**Task description**:
Say how many lines below hold the word "mushroom"; give the number by itself.

Segment Start: Raw data

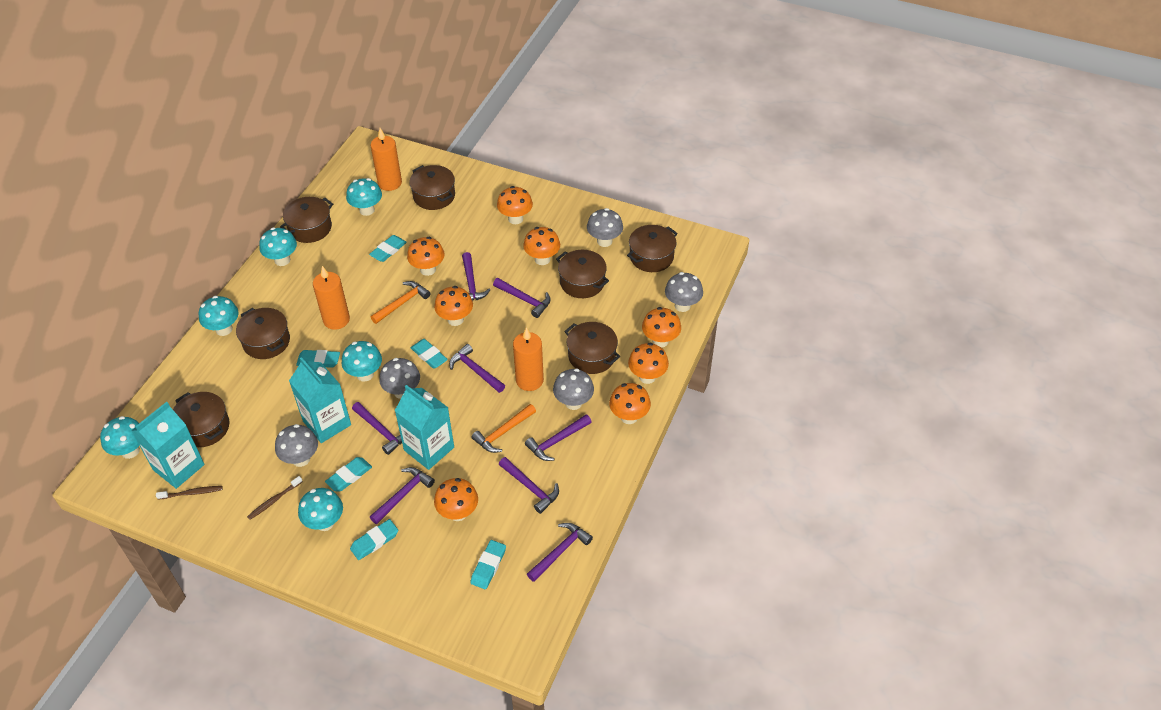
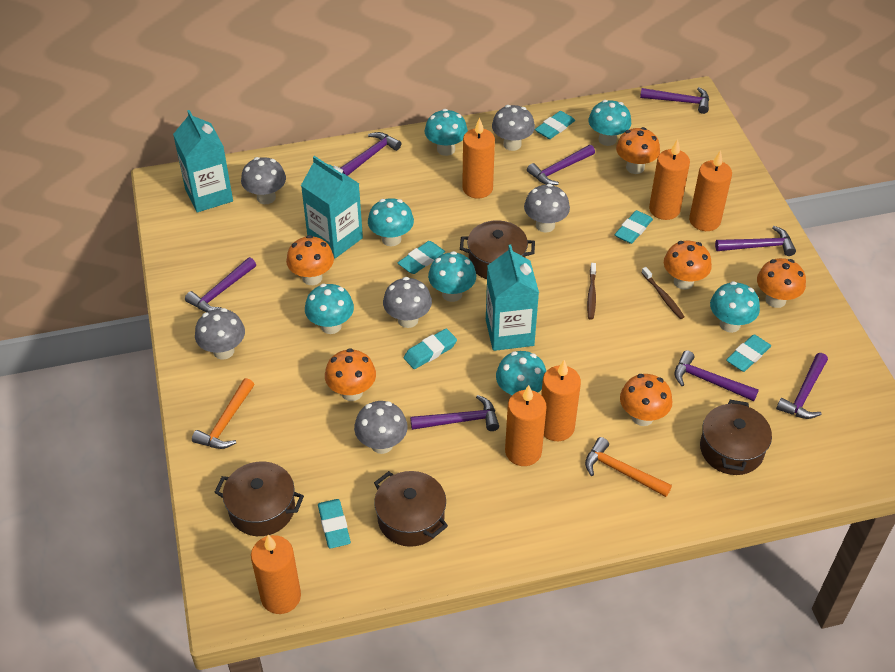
brown pot: 7 -> 4
grey mushroom: 5 -> 6
orange candle: 3 -> 6
orange mushroom: 8 -> 6
turquoise mushroom: 6 -> 7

Segment End: Raw data

**Problem solution**:
3